EXERCISE DIRECTIONS:
Copy each line of the entries below that contains the string "brown".

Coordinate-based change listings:

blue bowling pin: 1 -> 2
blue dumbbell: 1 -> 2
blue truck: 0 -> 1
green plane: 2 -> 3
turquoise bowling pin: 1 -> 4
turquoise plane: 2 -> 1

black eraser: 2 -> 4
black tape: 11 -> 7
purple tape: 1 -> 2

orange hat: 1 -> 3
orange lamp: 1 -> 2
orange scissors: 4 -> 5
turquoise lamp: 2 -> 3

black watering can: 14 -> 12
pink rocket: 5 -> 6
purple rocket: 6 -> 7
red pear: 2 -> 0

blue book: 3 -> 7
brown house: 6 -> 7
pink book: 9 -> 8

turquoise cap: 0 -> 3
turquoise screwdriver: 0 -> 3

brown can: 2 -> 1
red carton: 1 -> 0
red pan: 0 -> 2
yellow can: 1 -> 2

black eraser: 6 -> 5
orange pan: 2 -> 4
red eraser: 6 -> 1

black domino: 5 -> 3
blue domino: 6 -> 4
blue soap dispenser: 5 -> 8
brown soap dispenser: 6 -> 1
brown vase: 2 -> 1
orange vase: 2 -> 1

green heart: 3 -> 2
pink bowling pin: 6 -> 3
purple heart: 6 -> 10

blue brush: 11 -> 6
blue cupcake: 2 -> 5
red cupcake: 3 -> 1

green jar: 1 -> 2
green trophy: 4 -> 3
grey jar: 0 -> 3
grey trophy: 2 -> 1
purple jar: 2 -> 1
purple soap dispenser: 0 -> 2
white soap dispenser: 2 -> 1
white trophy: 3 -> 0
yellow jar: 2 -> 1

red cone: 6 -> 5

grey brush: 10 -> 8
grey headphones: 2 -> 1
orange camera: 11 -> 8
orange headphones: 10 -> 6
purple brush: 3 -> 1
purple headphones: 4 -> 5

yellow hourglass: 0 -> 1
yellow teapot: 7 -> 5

EXERCISE RESULT:
brown house: 6 -> 7
brown can: 2 -> 1
brown soap dispenser: 6 -> 1
brown vase: 2 -> 1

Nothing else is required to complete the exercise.